- Try it:
Go to the line containing "C214: 68nF (GND, VX) -> 68nF (DAC, GND)" in the records below and print it and every following line exactly, on through the line containing "J202 pin 1: GND -> VX", then stop.

- Records for this task:
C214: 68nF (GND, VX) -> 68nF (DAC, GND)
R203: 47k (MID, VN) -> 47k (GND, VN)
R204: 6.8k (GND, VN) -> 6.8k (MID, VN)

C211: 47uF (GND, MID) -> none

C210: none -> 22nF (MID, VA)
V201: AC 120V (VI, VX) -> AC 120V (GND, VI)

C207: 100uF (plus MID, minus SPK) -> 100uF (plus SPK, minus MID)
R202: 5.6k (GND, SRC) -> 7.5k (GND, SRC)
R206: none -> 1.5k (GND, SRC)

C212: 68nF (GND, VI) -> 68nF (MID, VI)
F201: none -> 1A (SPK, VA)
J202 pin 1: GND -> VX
==
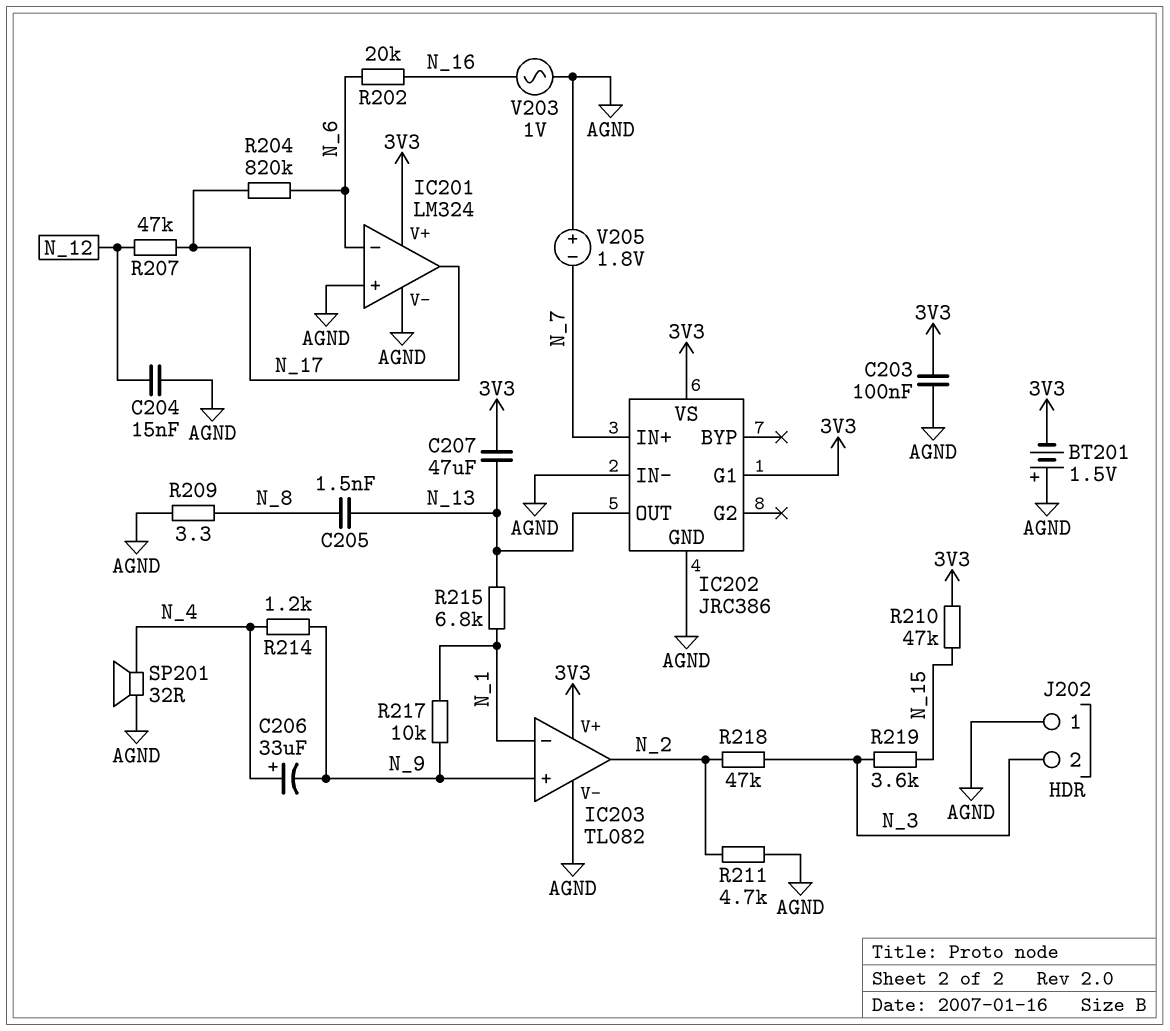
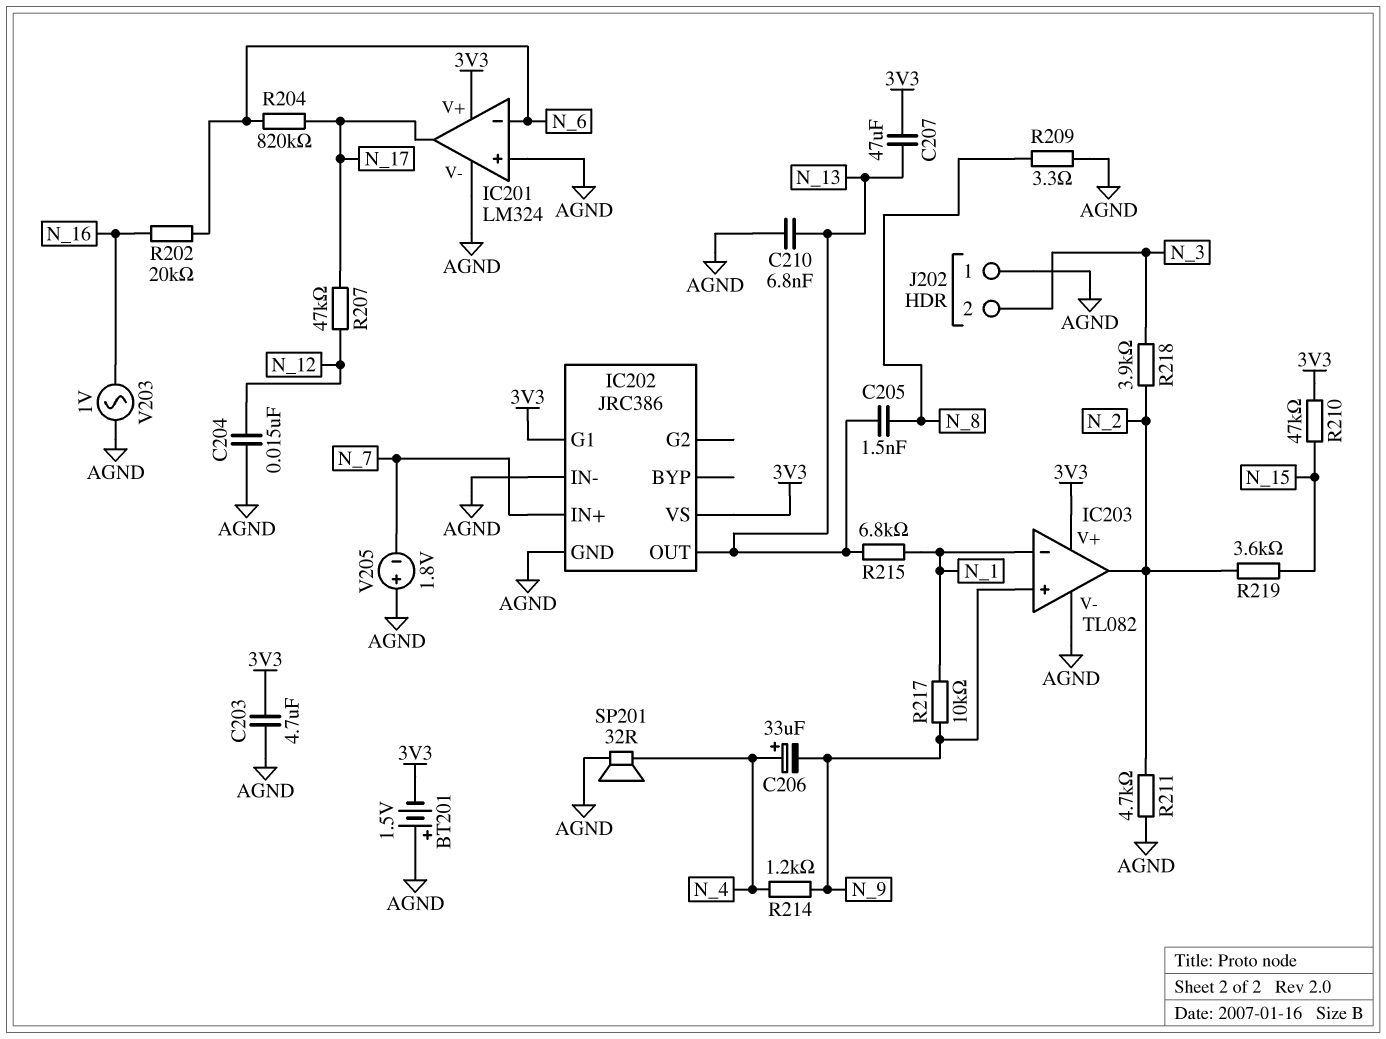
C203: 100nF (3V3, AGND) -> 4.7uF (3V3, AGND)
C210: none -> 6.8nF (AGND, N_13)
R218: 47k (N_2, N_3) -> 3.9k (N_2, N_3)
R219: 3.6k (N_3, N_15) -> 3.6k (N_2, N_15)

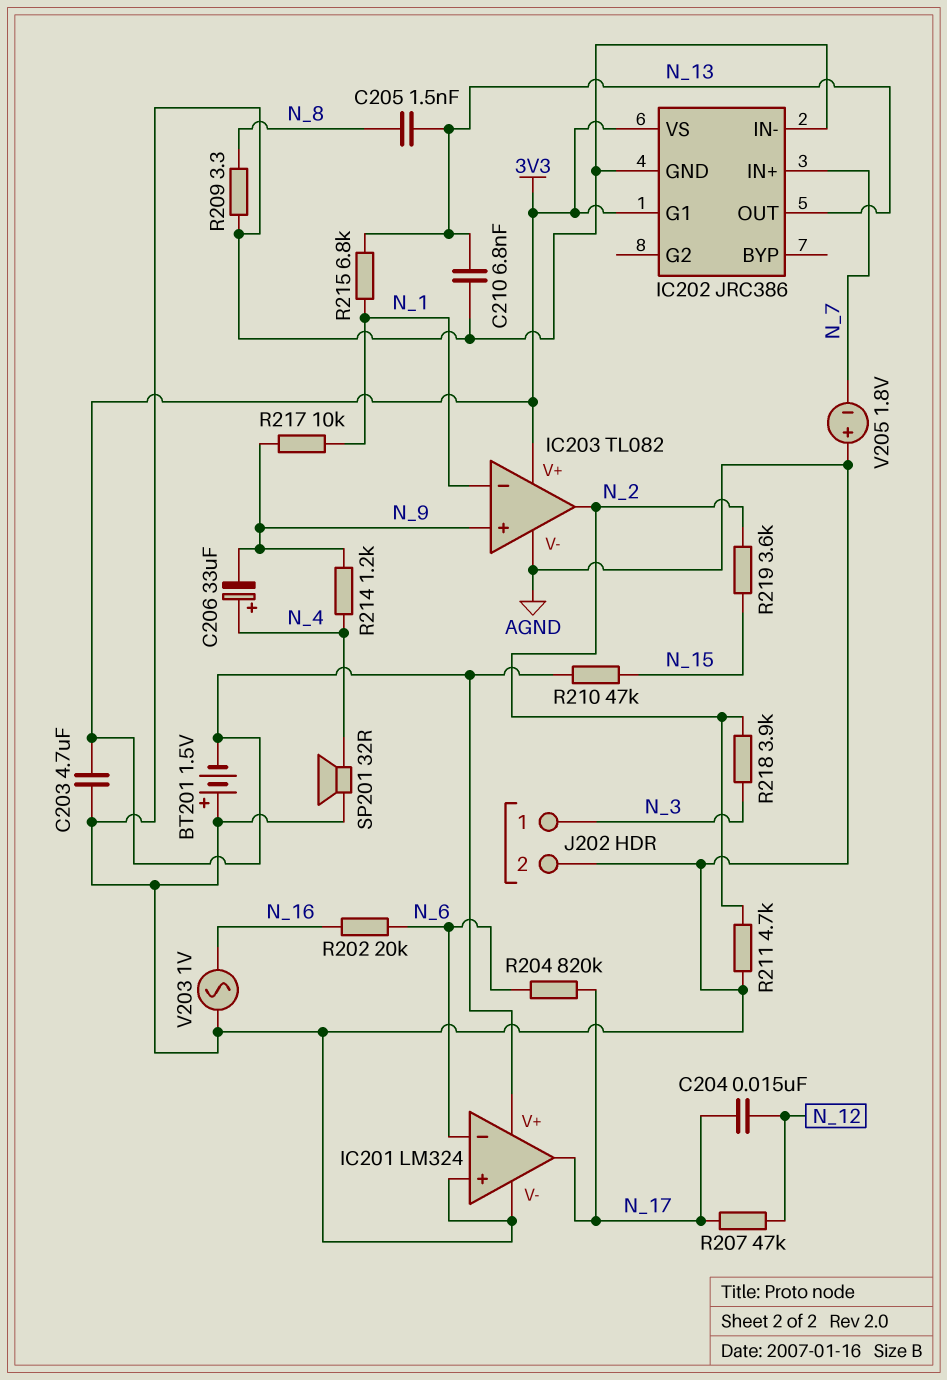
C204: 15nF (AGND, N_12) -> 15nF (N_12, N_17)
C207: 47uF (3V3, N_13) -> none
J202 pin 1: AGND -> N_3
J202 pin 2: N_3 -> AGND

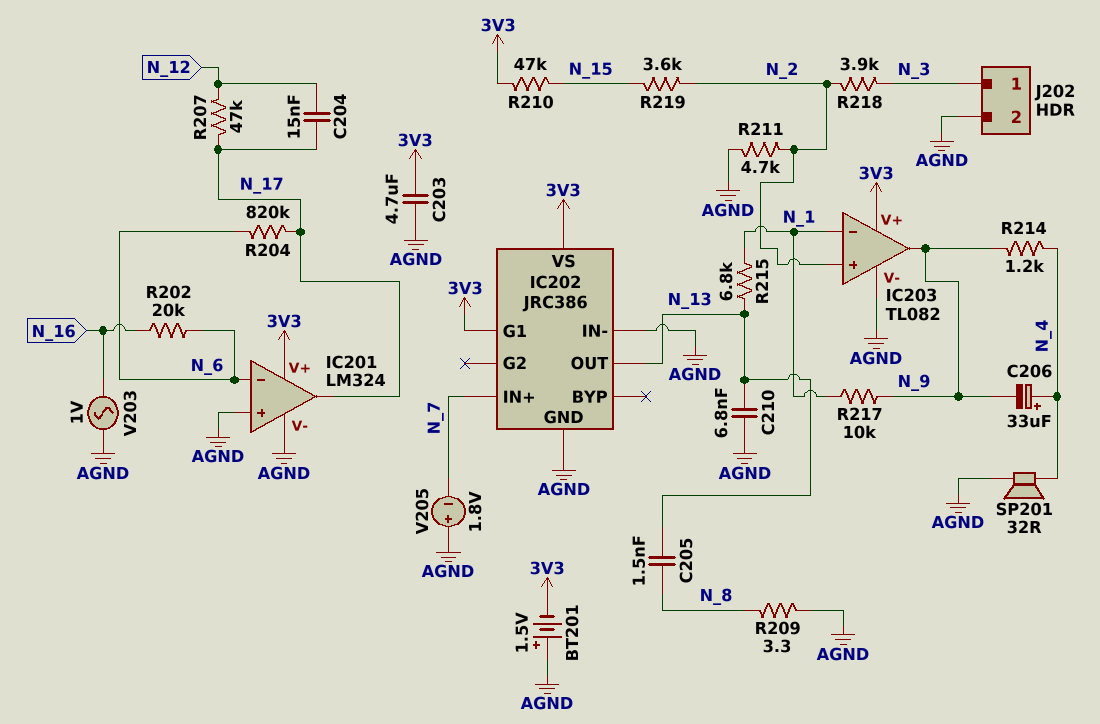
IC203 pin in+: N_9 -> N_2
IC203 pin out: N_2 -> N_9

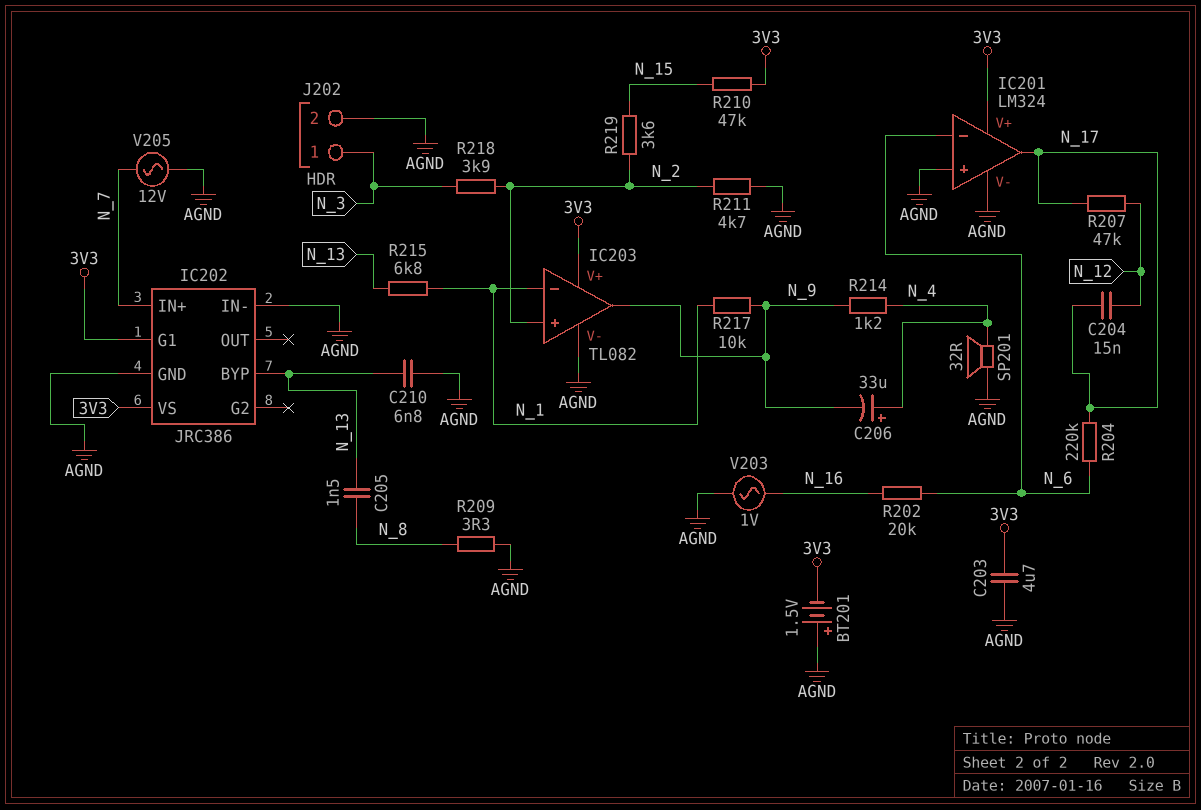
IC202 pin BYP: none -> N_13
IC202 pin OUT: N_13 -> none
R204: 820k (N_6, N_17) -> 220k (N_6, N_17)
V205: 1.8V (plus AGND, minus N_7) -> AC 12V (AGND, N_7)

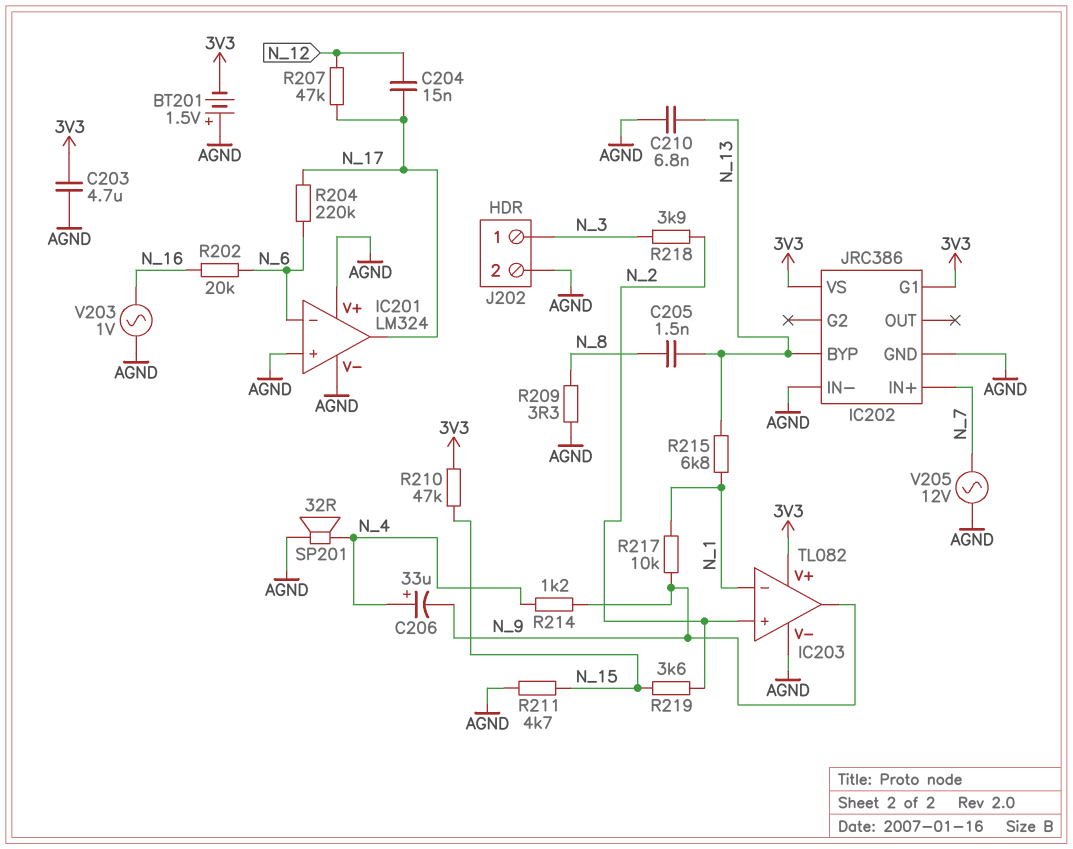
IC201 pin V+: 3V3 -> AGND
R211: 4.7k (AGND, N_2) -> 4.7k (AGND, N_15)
* * *
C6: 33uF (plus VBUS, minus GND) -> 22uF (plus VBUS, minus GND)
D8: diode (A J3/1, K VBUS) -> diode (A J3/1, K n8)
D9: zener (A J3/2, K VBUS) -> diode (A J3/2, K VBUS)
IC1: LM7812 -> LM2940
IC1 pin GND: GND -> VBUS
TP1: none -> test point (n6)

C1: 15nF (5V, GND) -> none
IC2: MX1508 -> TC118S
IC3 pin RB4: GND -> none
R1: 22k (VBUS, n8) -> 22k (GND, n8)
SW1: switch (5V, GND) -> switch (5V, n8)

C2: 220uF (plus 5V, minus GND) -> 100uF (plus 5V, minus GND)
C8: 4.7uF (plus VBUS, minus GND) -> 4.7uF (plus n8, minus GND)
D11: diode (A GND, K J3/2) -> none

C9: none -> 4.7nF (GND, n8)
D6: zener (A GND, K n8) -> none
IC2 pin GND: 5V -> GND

- Exercise solution:
C214: 68nF (GND, VX) -> 68nF (DAC, GND)
R203: 47k (MID, VN) -> 47k (GND, VN)
R204: 6.8k (GND, VN) -> 6.8k (MID, VN)

C211: 47uF (GND, MID) -> none

C210: none -> 22nF (MID, VA)
V201: AC 120V (VI, VX) -> AC 120V (GND, VI)

C207: 100uF (plus MID, minus SPK) -> 100uF (plus SPK, minus MID)
R202: 5.6k (GND, SRC) -> 7.5k (GND, SRC)
R206: none -> 1.5k (GND, SRC)

C212: 68nF (GND, VI) -> 68nF (MID, VI)
F201: none -> 1A (SPK, VA)
J202 pin 1: GND -> VX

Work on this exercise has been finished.